Dataset records
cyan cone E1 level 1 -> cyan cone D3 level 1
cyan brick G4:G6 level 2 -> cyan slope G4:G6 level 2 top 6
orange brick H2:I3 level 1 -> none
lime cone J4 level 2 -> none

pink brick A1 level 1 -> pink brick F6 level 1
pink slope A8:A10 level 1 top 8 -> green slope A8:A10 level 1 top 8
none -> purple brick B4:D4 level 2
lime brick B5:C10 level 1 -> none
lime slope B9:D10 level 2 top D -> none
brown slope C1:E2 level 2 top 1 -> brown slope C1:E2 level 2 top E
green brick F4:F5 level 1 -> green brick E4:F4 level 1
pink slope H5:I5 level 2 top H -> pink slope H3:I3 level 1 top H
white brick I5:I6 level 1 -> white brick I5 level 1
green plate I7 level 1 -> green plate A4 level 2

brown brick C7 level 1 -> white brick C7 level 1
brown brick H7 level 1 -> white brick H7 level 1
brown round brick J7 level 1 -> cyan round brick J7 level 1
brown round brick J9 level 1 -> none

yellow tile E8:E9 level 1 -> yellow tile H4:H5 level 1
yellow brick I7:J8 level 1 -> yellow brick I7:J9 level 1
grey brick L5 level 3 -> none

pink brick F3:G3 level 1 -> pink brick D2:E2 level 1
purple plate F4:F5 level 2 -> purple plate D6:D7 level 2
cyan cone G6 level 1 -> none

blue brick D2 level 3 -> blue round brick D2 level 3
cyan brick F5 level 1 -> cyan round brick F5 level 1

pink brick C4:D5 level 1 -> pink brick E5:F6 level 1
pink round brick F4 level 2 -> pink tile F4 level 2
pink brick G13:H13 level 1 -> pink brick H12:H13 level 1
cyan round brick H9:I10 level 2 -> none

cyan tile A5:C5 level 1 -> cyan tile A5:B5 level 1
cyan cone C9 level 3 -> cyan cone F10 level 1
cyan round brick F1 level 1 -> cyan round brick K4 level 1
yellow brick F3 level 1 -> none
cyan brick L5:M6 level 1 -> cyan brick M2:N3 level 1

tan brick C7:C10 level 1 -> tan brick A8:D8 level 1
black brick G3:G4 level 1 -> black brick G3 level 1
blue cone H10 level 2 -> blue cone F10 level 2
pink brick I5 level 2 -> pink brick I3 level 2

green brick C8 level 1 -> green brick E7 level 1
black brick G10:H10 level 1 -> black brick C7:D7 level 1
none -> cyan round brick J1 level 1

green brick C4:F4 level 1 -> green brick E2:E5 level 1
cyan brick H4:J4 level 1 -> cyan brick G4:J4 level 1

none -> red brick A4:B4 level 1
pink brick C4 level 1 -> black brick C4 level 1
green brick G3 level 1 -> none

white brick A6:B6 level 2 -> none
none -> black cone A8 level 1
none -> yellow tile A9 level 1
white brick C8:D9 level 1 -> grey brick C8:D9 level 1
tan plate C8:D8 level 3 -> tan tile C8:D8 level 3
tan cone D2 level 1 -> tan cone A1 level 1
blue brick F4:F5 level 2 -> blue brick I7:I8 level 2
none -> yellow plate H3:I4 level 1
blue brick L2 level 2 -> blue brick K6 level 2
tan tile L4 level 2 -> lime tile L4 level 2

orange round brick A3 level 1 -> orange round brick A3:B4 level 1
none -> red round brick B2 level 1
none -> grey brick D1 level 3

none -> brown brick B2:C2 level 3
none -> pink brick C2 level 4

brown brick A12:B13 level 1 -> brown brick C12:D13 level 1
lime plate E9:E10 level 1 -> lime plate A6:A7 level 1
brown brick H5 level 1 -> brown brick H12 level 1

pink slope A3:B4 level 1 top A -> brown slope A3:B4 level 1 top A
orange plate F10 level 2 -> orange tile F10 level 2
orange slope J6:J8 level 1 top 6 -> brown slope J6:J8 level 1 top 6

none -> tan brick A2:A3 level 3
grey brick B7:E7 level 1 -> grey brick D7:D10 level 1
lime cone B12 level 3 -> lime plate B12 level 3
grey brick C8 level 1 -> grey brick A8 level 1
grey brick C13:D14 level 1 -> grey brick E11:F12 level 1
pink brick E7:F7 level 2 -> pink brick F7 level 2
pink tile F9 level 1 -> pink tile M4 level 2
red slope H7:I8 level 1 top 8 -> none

• **What this task involves**: Search the records above for "white". Copy each line where it is found.

• **Exercise output**:
white brick I5:I6 level 1 -> white brick I5 level 1
brown brick C7 level 1 -> white brick C7 level 1
brown brick H7 level 1 -> white brick H7 level 1
white brick A6:B6 level 2 -> none
white brick C8:D9 level 1 -> grey brick C8:D9 level 1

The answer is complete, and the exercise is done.